### Supplied data
"""
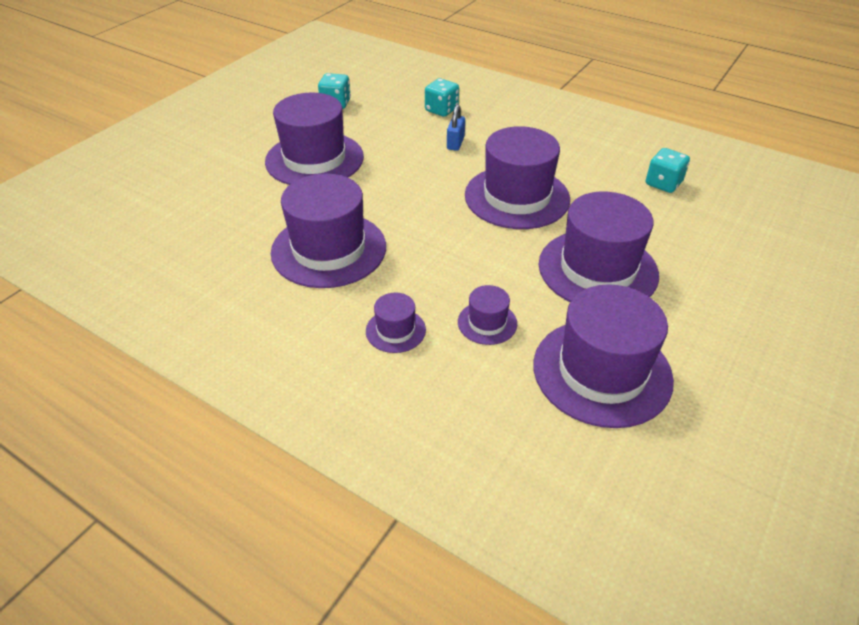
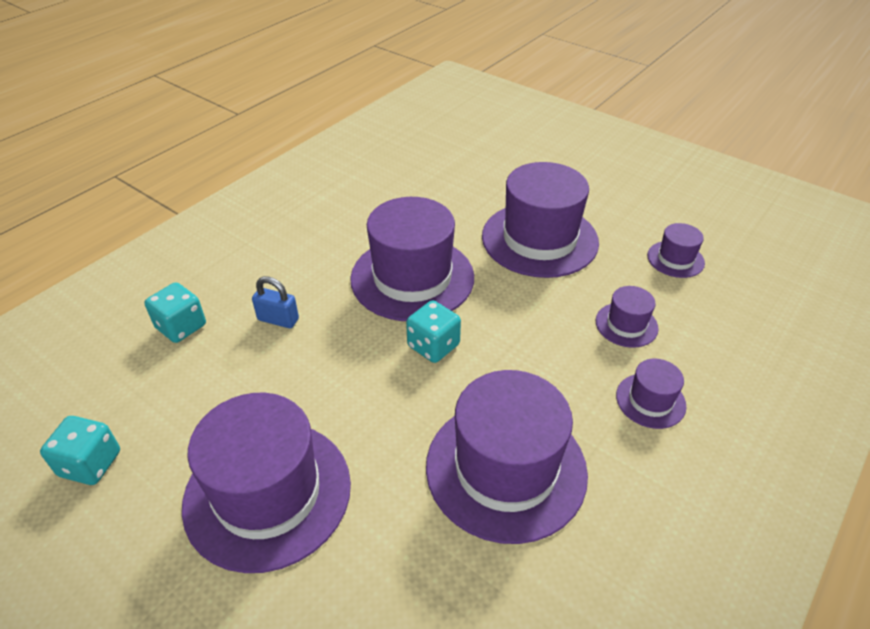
camera: 85 degrees left, 0 degrees up
(602, 371) = (675, 259): purple hat -> purple hat, size x0.46
(663, 183) = (406, 176): turquoise dice -> turquoise dice (433, 346)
"""
### Your instructions
Return all the material exactly, pictures excluded.

### Answer space
camera: 85 degrees left, 0 degrees up
(602, 371) = (675, 259): purple hat -> purple hat, size x0.46
(663, 183) = (406, 176): turquoise dice -> turquoise dice (433, 346)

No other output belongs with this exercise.